### DATASET ENTRIES
-------------------------

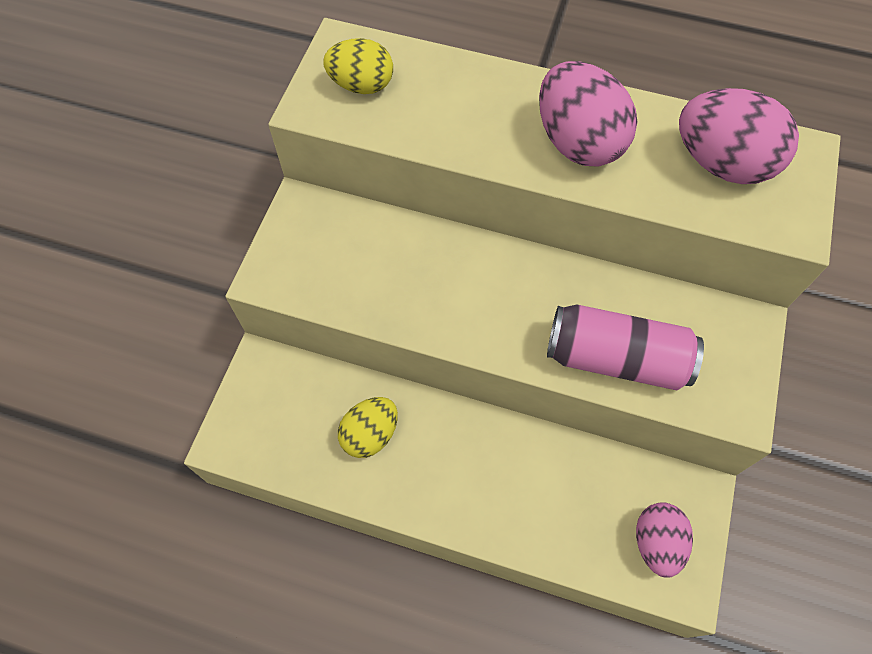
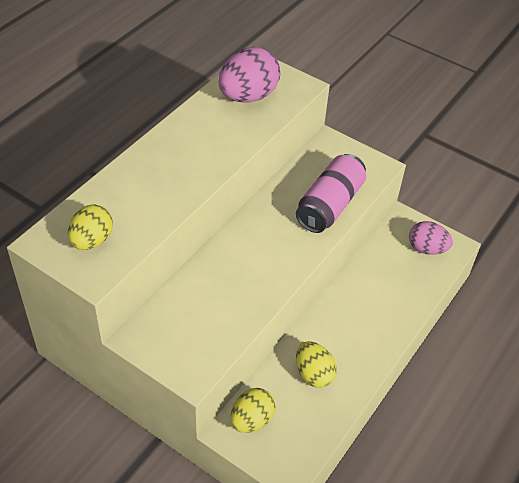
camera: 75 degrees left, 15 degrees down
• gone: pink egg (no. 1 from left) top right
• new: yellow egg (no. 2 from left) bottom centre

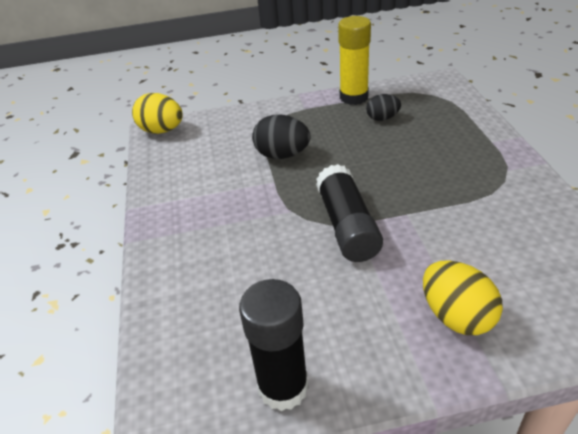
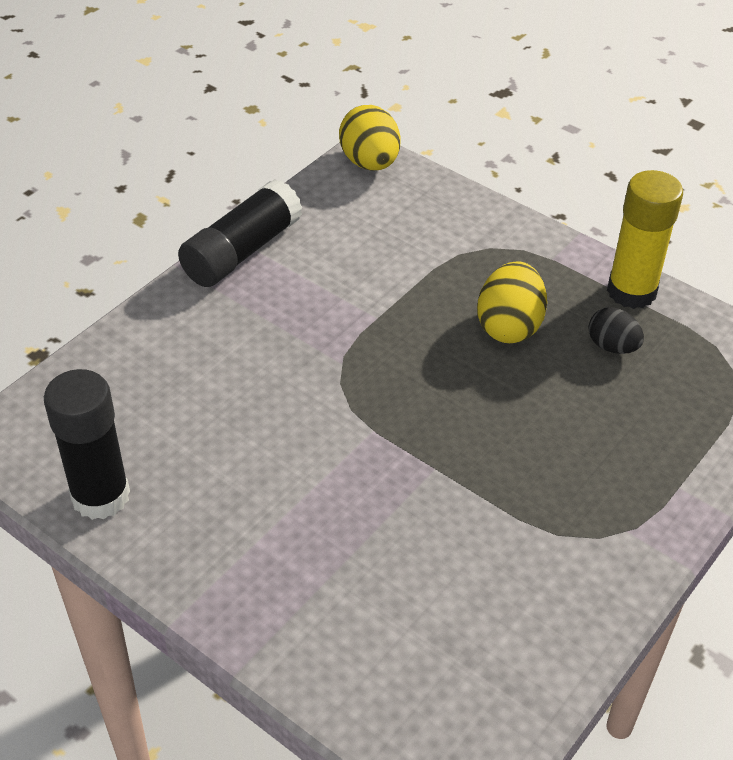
camera: 45 degrees right, 5 degrees up
• gone: black egg (no. 1 from left) top centre
• shifted: black glue stick (no. 2 from left) centre to top left
• shifted: yellow egg (no. 2 from left) bottom right to middle right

-------------------------

### TASK BRIEF
Every line of the listing that holds the word "bottom" is to be found and copied.

### PROBLEM SOLUTION
• new: yellow egg (no. 2 from left) bottom centre
• shifted: yellow egg (no. 2 from left) bottom right to middle right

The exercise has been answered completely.